■ **Task item**:
Each line from the one containing "The CRIMSON SOLID" to the end of the listing below must be retyped exactly, with no line left out and none added.

═════ Supplied material ═════

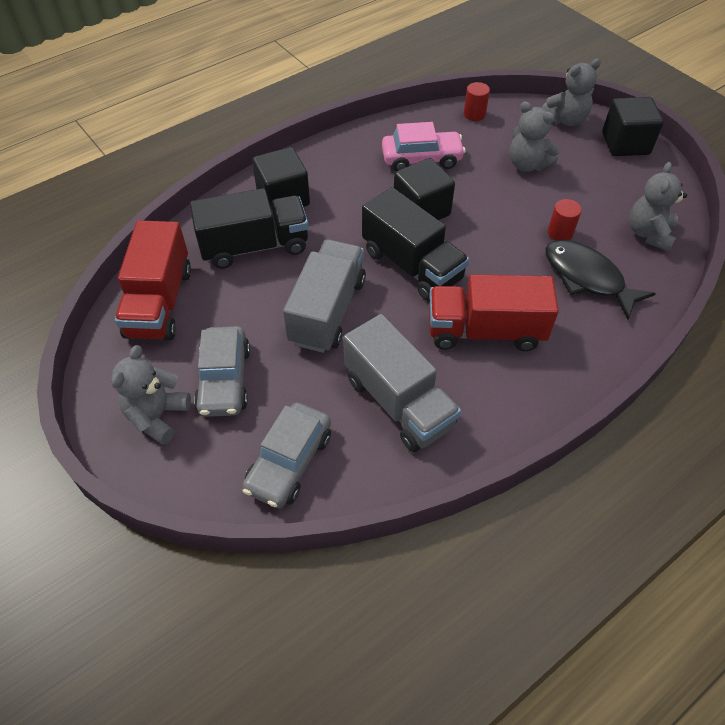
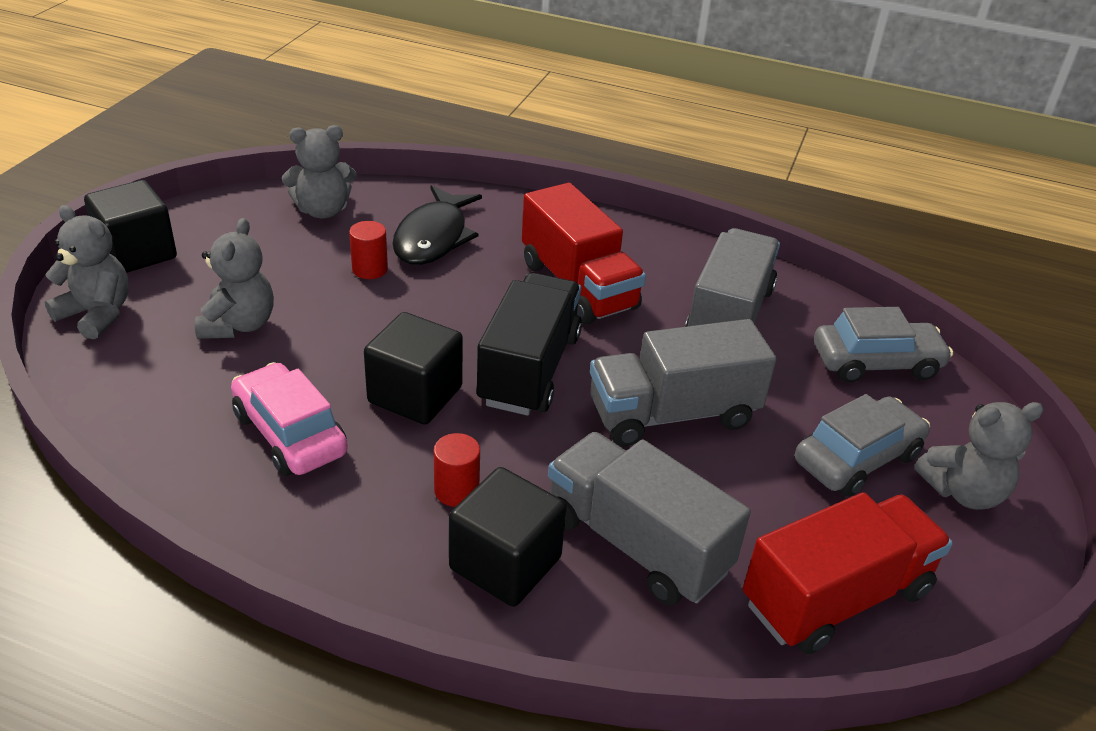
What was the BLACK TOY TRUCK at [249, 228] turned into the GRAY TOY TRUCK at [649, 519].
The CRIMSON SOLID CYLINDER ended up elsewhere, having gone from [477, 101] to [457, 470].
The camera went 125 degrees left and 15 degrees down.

═════

■ **Response**:
The CRIMSON SOLID CYLINDER ended up elsewhere, having gone from [477, 101] to [457, 470].
The camera went 125 degrees left and 15 degrees down.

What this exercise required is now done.